### YOUR GOAL:
Your answer should be only the lines below from the one with "D1: schottky SS34" to the one with "R4: 360 (AMP, IND) -> none", repeated exactly, ends included.

(Modification records)
——

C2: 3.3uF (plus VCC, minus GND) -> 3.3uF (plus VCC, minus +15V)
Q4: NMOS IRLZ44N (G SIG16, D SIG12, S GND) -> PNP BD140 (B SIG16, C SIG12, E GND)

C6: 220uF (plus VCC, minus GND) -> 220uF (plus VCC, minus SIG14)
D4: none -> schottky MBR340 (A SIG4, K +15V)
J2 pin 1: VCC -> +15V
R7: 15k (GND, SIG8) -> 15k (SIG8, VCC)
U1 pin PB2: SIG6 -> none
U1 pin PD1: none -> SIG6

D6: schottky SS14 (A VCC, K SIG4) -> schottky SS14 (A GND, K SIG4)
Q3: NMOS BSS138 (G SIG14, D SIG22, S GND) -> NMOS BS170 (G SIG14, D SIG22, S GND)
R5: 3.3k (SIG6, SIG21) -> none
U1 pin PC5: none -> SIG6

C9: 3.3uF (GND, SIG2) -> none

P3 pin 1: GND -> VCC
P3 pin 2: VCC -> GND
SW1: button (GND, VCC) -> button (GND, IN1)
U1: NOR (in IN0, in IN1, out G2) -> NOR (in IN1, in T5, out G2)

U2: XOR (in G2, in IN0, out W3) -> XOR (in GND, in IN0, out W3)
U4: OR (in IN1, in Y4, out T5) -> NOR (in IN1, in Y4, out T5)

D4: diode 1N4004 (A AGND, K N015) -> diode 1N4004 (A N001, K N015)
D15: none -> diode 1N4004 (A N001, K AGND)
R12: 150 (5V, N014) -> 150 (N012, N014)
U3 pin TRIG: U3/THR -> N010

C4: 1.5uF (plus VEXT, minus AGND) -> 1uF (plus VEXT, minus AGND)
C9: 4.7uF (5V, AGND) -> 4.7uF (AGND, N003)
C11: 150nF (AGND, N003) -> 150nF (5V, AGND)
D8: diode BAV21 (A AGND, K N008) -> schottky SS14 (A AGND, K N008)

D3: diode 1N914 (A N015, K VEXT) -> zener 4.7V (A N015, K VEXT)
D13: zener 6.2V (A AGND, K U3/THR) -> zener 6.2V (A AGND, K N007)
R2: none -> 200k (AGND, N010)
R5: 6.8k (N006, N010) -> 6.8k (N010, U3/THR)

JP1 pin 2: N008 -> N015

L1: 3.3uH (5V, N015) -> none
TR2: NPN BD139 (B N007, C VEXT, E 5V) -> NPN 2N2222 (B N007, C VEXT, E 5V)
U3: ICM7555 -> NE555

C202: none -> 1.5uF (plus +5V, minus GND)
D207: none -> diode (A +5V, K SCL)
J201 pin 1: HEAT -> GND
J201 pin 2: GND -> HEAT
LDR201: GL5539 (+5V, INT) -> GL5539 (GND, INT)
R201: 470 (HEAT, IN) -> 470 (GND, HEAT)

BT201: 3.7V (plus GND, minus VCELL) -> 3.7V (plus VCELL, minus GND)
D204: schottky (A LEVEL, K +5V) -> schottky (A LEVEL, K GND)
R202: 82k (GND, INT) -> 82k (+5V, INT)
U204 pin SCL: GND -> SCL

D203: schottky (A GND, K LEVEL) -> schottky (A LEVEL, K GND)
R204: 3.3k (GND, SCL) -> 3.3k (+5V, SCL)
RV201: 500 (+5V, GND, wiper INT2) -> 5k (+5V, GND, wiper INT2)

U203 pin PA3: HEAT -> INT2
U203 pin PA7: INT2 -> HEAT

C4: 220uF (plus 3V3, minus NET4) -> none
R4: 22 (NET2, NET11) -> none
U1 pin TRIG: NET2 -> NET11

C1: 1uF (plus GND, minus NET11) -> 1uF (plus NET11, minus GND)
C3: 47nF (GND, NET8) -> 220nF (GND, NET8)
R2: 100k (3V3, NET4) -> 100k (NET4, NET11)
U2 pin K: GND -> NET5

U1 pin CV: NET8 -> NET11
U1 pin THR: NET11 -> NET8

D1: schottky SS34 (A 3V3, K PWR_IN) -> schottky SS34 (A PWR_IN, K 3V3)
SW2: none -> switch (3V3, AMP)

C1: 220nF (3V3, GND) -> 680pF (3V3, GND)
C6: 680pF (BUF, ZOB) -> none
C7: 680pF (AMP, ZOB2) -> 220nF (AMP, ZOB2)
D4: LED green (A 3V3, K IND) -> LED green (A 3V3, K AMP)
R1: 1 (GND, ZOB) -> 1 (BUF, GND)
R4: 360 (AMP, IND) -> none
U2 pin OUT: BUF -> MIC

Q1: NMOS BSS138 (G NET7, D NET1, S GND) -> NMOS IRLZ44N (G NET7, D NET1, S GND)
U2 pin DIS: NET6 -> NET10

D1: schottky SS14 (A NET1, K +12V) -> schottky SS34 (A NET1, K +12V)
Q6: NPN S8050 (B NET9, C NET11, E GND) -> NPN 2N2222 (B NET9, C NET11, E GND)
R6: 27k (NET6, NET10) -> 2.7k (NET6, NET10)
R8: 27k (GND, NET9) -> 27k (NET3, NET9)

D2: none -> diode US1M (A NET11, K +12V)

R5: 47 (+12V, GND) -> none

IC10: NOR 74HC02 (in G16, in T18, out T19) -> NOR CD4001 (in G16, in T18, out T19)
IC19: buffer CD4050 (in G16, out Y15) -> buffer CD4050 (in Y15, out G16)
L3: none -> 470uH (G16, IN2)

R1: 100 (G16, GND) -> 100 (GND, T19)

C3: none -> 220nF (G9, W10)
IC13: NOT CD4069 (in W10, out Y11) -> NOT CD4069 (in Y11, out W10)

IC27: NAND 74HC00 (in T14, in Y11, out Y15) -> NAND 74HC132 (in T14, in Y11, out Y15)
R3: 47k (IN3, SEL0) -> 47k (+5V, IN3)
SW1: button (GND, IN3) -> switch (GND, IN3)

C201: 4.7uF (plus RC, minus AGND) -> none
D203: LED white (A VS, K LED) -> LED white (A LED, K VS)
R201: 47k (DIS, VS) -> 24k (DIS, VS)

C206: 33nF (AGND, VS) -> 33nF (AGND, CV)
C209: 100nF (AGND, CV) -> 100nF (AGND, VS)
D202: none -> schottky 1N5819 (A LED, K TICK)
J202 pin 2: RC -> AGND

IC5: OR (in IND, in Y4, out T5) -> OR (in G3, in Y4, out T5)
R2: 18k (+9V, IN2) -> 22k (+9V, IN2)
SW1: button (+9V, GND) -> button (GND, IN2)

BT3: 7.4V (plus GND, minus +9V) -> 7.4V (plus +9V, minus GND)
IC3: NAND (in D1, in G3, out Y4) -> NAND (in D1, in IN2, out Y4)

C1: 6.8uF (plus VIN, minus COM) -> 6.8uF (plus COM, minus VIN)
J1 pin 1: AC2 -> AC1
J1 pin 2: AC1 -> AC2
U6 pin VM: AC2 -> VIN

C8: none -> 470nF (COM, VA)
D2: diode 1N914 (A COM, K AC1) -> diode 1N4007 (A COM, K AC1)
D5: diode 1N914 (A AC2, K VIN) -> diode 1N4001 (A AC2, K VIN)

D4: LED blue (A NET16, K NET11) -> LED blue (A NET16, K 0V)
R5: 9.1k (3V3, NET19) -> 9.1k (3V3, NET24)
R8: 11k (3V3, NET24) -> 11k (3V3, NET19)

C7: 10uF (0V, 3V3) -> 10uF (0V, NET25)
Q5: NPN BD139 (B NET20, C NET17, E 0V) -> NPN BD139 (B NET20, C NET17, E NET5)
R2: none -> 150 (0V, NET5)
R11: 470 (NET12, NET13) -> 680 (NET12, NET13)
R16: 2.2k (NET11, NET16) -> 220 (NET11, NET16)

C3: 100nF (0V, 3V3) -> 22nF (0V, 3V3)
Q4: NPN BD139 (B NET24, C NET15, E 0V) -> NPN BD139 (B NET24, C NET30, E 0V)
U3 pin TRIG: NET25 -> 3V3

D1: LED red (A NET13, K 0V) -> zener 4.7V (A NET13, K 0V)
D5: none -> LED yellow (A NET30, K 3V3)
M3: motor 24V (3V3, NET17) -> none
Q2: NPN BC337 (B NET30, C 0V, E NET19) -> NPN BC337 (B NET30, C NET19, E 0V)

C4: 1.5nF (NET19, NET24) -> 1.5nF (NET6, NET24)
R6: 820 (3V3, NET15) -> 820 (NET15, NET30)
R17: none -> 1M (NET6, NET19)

——

### TASK RESPONSE:
D1: schottky SS34 (A 3V3, K PWR_IN) -> schottky SS34 (A PWR_IN, K 3V3)
SW2: none -> switch (3V3, AMP)

C1: 220nF (3V3, GND) -> 680pF (3V3, GND)
C6: 680pF (BUF, ZOB) -> none
C7: 680pF (AMP, ZOB2) -> 220nF (AMP, ZOB2)
D4: LED green (A 3V3, K IND) -> LED green (A 3V3, K AMP)
R1: 1 (GND, ZOB) -> 1 (BUF, GND)
R4: 360 (AMP, IND) -> none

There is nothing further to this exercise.